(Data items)
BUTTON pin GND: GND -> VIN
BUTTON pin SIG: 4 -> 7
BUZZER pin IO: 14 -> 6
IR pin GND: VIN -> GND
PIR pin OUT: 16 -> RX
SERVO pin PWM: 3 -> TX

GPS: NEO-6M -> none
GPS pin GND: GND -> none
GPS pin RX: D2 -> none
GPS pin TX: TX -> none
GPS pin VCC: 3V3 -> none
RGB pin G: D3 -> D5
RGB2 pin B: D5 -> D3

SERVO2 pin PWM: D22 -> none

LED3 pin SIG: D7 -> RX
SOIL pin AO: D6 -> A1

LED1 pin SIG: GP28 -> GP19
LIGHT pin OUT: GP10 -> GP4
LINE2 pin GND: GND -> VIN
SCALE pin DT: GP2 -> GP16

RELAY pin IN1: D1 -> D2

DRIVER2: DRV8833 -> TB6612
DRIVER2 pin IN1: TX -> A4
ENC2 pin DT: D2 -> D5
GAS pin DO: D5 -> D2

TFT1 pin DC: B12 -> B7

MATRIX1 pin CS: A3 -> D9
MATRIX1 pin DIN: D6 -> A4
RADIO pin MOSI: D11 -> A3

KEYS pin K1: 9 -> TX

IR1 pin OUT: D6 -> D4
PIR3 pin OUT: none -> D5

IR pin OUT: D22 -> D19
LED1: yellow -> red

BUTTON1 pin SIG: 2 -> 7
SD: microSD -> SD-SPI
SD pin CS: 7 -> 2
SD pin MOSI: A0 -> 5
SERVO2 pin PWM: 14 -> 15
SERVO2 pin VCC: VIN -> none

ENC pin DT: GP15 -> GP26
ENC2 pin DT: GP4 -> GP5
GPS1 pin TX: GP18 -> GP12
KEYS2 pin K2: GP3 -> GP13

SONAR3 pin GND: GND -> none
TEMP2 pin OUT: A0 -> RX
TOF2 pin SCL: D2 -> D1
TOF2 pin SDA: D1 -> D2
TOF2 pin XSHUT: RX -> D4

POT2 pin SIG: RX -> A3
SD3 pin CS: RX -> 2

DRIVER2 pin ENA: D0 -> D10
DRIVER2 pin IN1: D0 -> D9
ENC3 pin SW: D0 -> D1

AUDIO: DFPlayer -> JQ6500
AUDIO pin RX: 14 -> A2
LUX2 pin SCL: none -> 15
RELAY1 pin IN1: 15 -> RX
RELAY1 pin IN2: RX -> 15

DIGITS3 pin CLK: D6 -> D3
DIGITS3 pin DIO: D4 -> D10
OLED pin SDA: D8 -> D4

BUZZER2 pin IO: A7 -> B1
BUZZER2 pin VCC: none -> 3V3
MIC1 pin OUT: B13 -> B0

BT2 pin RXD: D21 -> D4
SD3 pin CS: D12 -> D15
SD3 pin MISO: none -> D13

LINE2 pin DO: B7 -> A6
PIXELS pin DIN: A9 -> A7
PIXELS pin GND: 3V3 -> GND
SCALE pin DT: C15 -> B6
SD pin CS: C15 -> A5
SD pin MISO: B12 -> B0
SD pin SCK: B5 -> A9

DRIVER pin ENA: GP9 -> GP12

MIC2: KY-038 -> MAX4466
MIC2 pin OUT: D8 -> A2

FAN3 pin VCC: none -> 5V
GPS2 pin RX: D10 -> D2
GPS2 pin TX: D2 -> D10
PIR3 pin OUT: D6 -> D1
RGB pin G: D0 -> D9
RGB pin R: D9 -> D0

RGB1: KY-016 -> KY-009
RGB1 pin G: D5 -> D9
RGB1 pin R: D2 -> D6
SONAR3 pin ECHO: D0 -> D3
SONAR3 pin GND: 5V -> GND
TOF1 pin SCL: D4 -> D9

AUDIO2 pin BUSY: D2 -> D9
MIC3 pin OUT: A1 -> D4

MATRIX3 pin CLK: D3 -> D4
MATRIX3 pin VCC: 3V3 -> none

- **Task requirements**:
Looking at the data above, write out exactly the lines that start at the one containing "LIGHT pin OUT: GP10 -> GP4" and end at the one containing "LUX2 pin SCL: none -> 15"; include both and nothing beyond.

- **Reply**:
LIGHT pin OUT: GP10 -> GP4
LINE2 pin GND: GND -> VIN
SCALE pin DT: GP2 -> GP16

RELAY pin IN1: D1 -> D2

DRIVER2: DRV8833 -> TB6612
DRIVER2 pin IN1: TX -> A4
ENC2 pin DT: D2 -> D5
GAS pin DO: D5 -> D2

TFT1 pin DC: B12 -> B7

MATRIX1 pin CS: A3 -> D9
MATRIX1 pin DIN: D6 -> A4
RADIO pin MOSI: D11 -> A3

KEYS pin K1: 9 -> TX

IR1 pin OUT: D6 -> D4
PIR3 pin OUT: none -> D5

IR pin OUT: D22 -> D19
LED1: yellow -> red

BUTTON1 pin SIG: 2 -> 7
SD: microSD -> SD-SPI
SD pin CS: 7 -> 2
SD pin MOSI: A0 -> 5
SERVO2 pin PWM: 14 -> 15
SERVO2 pin VCC: VIN -> none

ENC pin DT: GP15 -> GP26
ENC2 pin DT: GP4 -> GP5
GPS1 pin TX: GP18 -> GP12
KEYS2 pin K2: GP3 -> GP13

SONAR3 pin GND: GND -> none
TEMP2 pin OUT: A0 -> RX
TOF2 pin SCL: D2 -> D1
TOF2 pin SDA: D1 -> D2
TOF2 pin XSHUT: RX -> D4

POT2 pin SIG: RX -> A3
SD3 pin CS: RX -> 2

DRIVER2 pin ENA: D0 -> D10
DRIVER2 pin IN1: D0 -> D9
ENC3 pin SW: D0 -> D1

AUDIO: DFPlayer -> JQ6500
AUDIO pin RX: 14 -> A2
LUX2 pin SCL: none -> 15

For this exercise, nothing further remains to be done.